TASK DIRECTIONS: Among the entries below, how many lines hold the word "cyan"? Reply with the number only.

EXTRACTED INFORMATION:
==*==

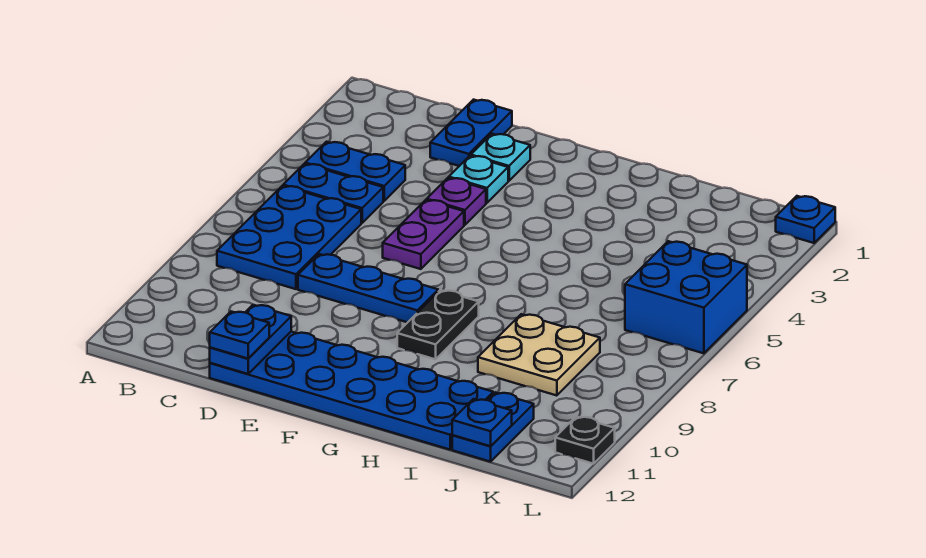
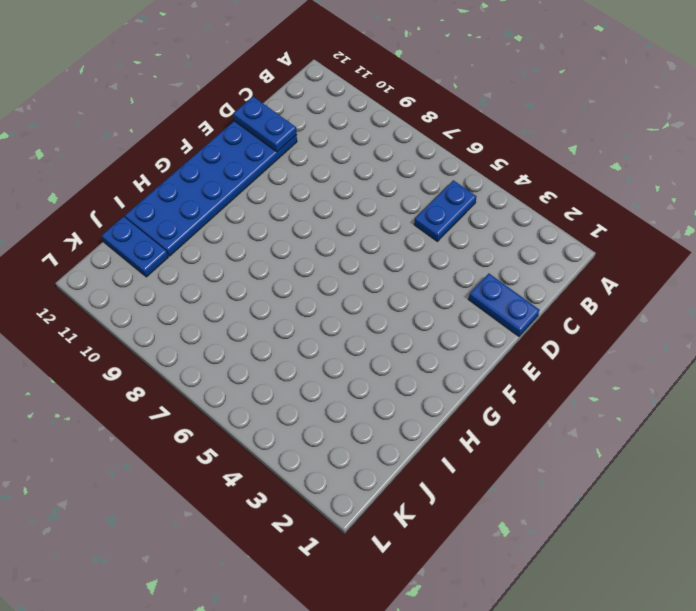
none -> blue 1x2 plate [305,142,405,201]
none -> blue 2x3 plate [217,186,361,289]
none -> blue 1x3 plate [298,254,438,322]

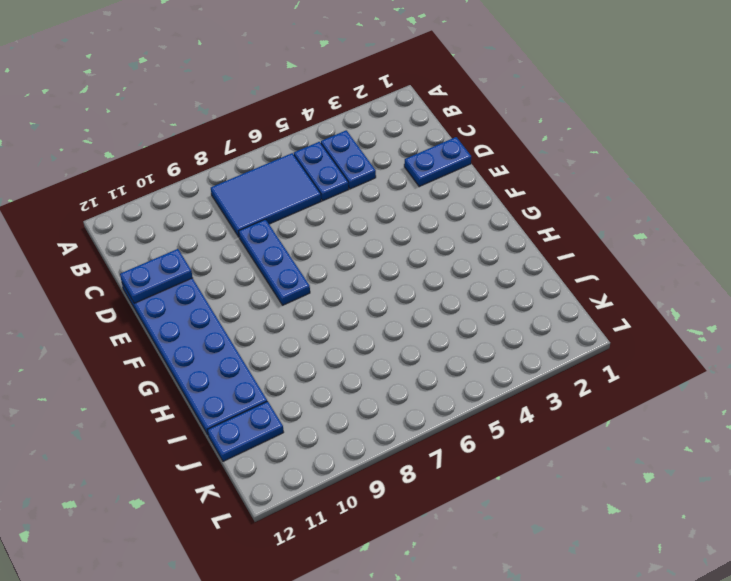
blue 2x3 tile [211,153,321,237] -> blue 2x3 plate [217,186,361,289]
none -> cyan 1x1 plate [471,134,530,181]
none -> cyan 1x1 plate [449,156,508,203]
none -> purple 1x1 plate [427,178,486,225]

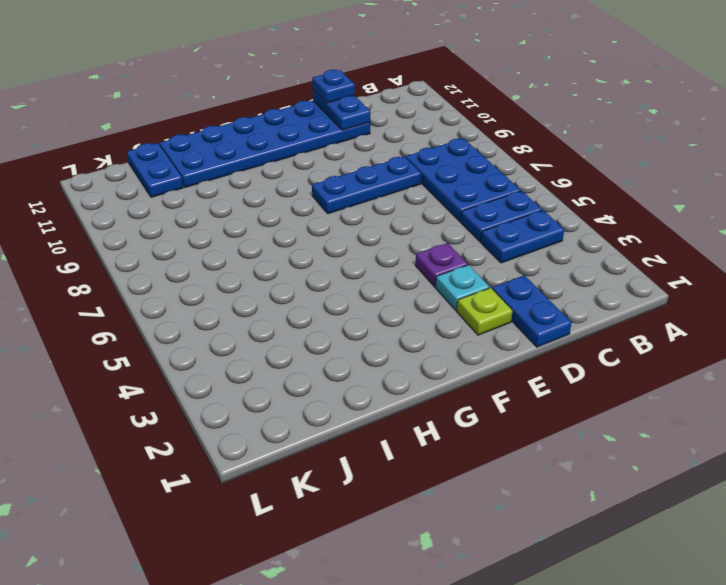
lime 1x1 plate [457,288,512,335] -> cyan 1x1 plate [471,134,530,181]
none -> purple 1x2 plate [383,200,464,269]
none -> black 1x2 plate [397,290,479,359]
none -> tan 2x2 plate [478,314,600,396]

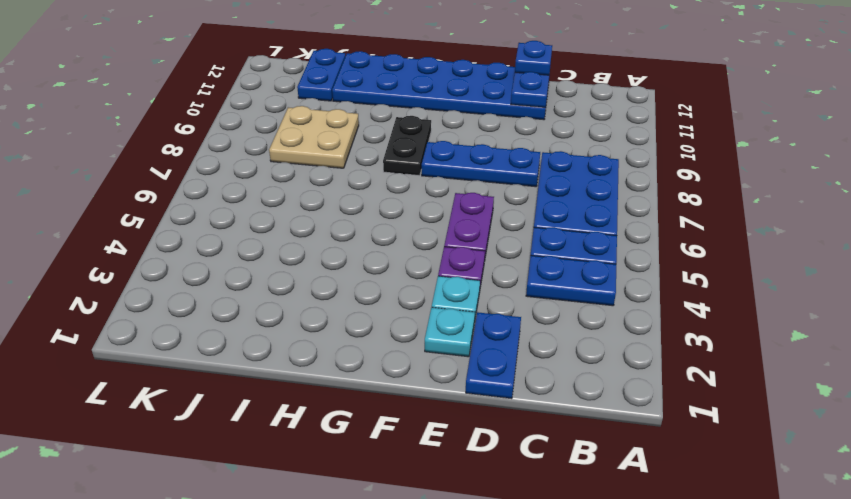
none -> blue 2x2 brick [625,241,747,353]
none -> blue 1x1 plate [776,196,835,243]
none -> black 1x1 plate [555,417,615,464]

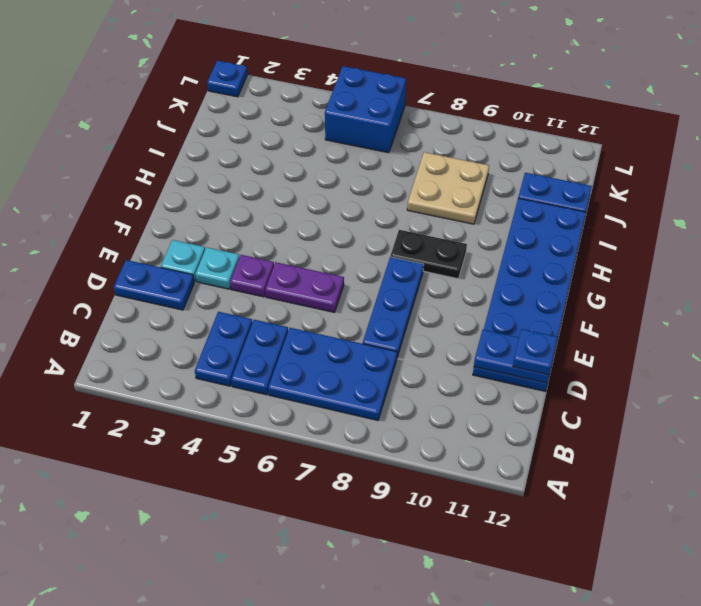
none -> black 1x1 plate [555,417,615,464]
none -> blue 1x1 plate [452,399,512,446]

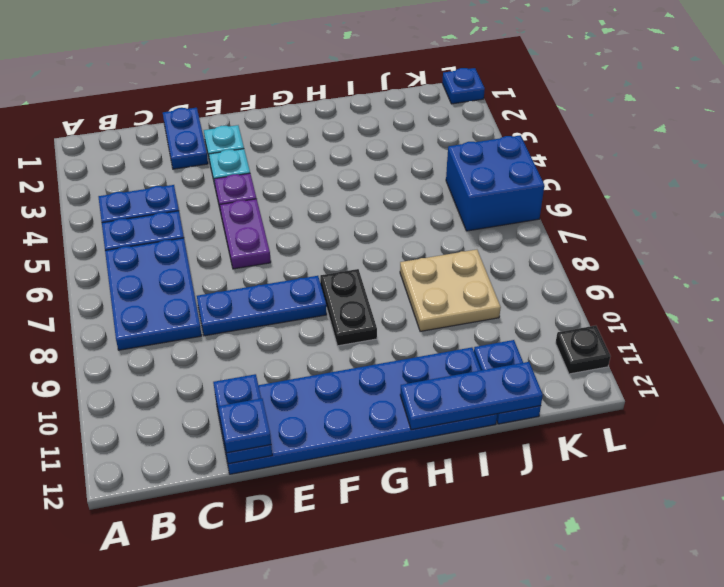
blue 1x3 plate [400,362,543,430] -> blue 1x1 plate [452,399,512,446]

==*==

OUTPUT FOR THIS TASK: 3